■ **What you are asked to do**:
Use the entries below and reproduce exactly the lines from the one containing "C17: 330pF (N7, N14) -> 220nF (N7, N14)" down to the one containing "R31: 22k (N7, N14) -> 12k (N7, N14)", both of them included.
[[ Data supplied, beginning ]]
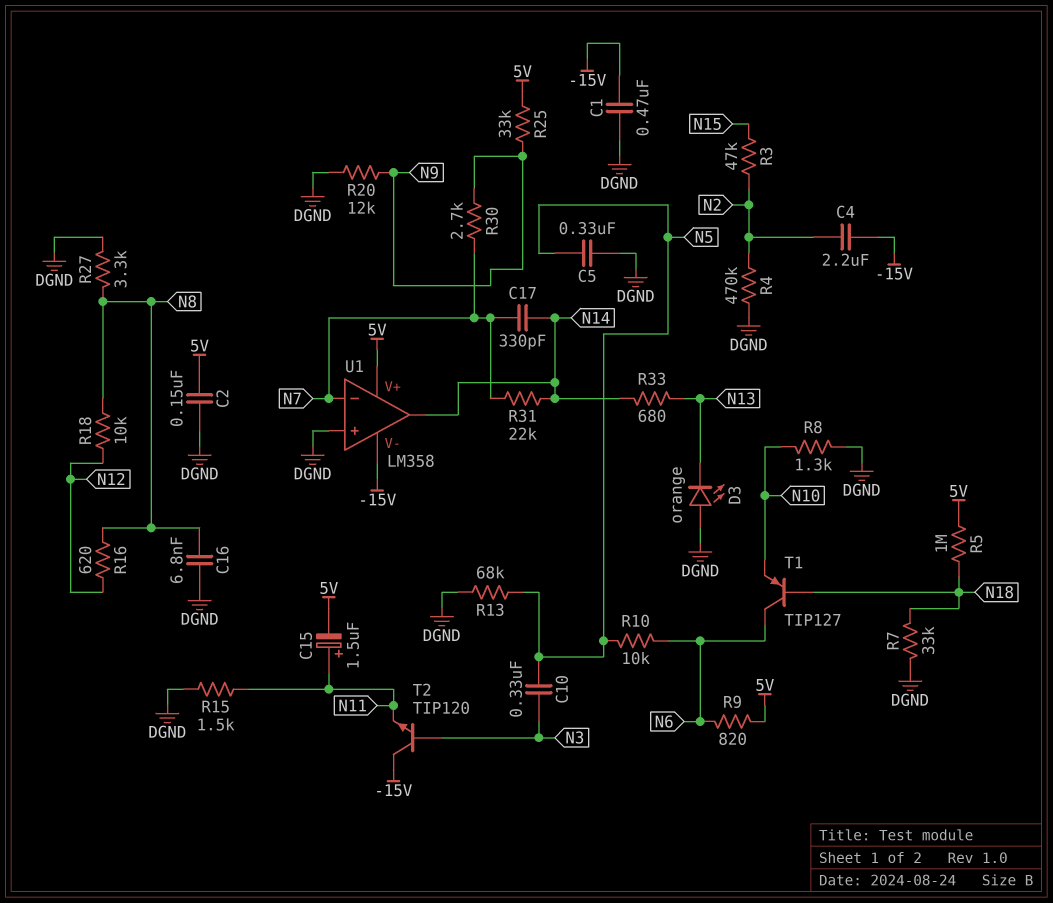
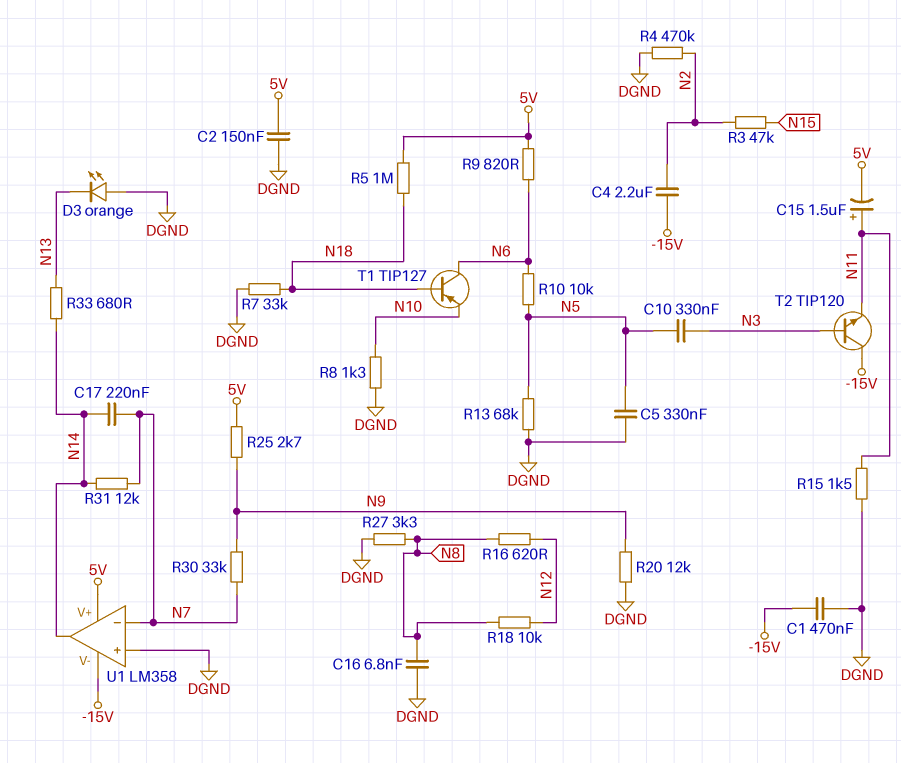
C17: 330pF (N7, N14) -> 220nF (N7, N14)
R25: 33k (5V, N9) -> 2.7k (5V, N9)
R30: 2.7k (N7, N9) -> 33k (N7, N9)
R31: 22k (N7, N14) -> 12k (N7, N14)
[[ Data supplied, end ]]
[[ Data supplied, beginning ]]
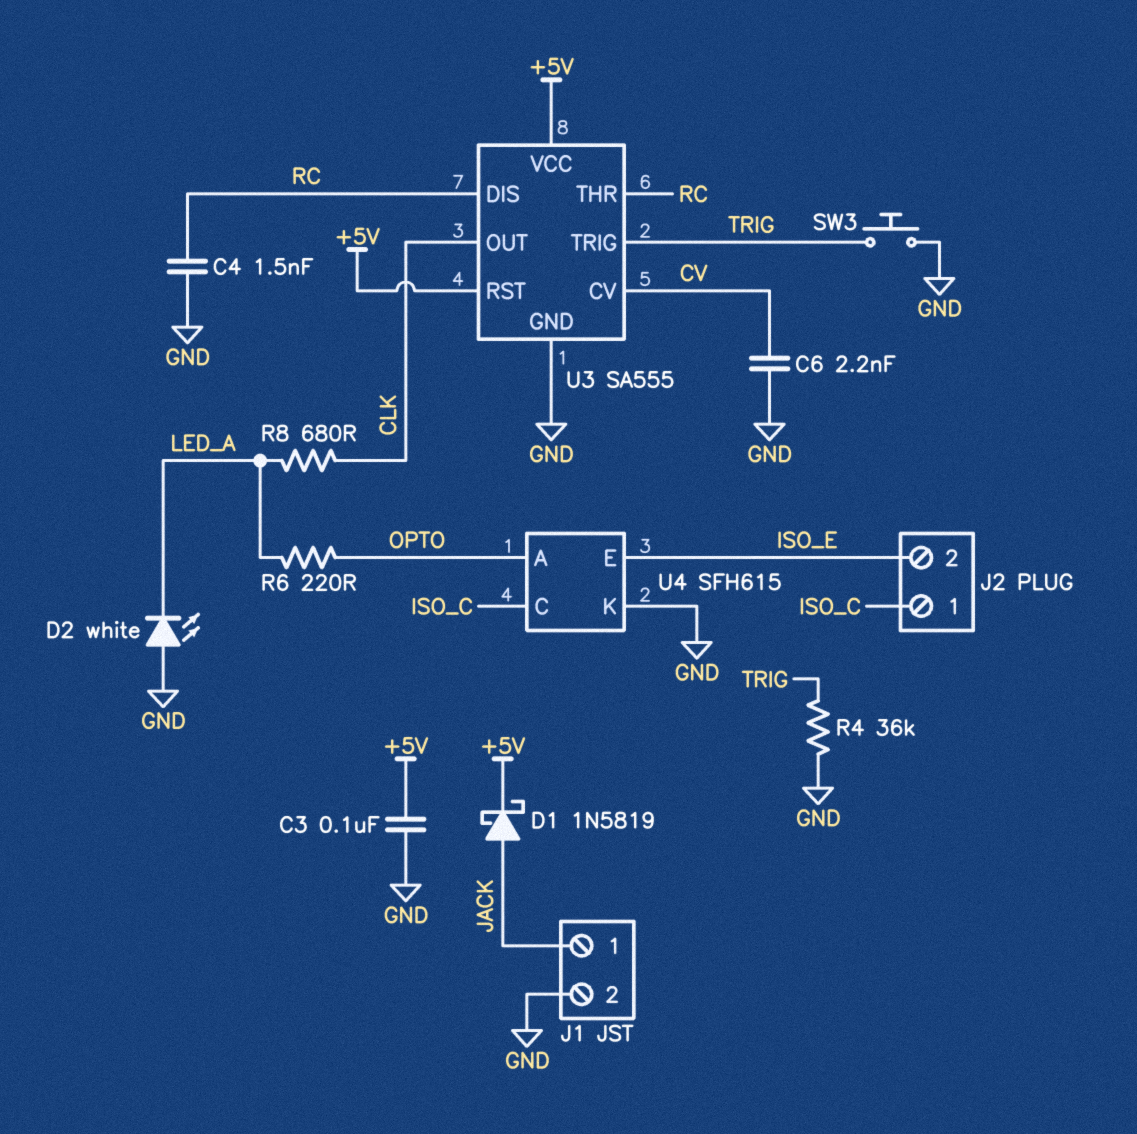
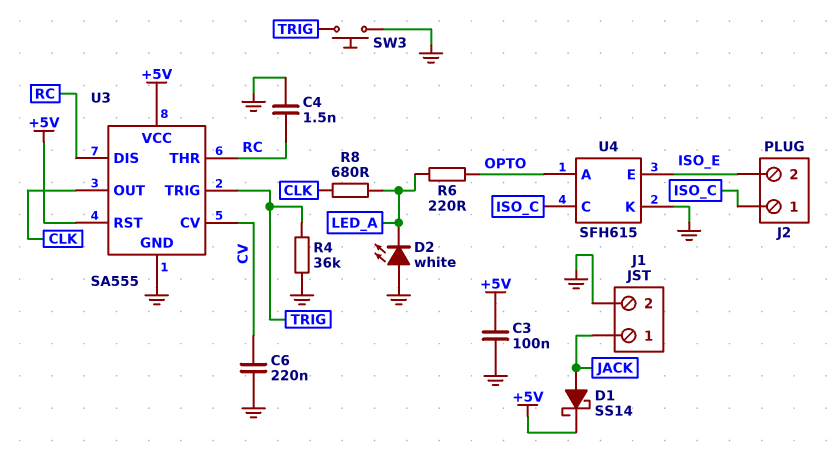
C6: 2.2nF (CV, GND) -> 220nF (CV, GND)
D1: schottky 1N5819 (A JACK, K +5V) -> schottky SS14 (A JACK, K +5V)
[[ Data supplied, end ]]
■ **Answer section**:
C17: 330pF (N7, N14) -> 220nF (N7, N14)
R25: 33k (5V, N9) -> 2.7k (5V, N9)
R30: 2.7k (N7, N9) -> 33k (N7, N9)
R31: 22k (N7, N14) -> 12k (N7, N14)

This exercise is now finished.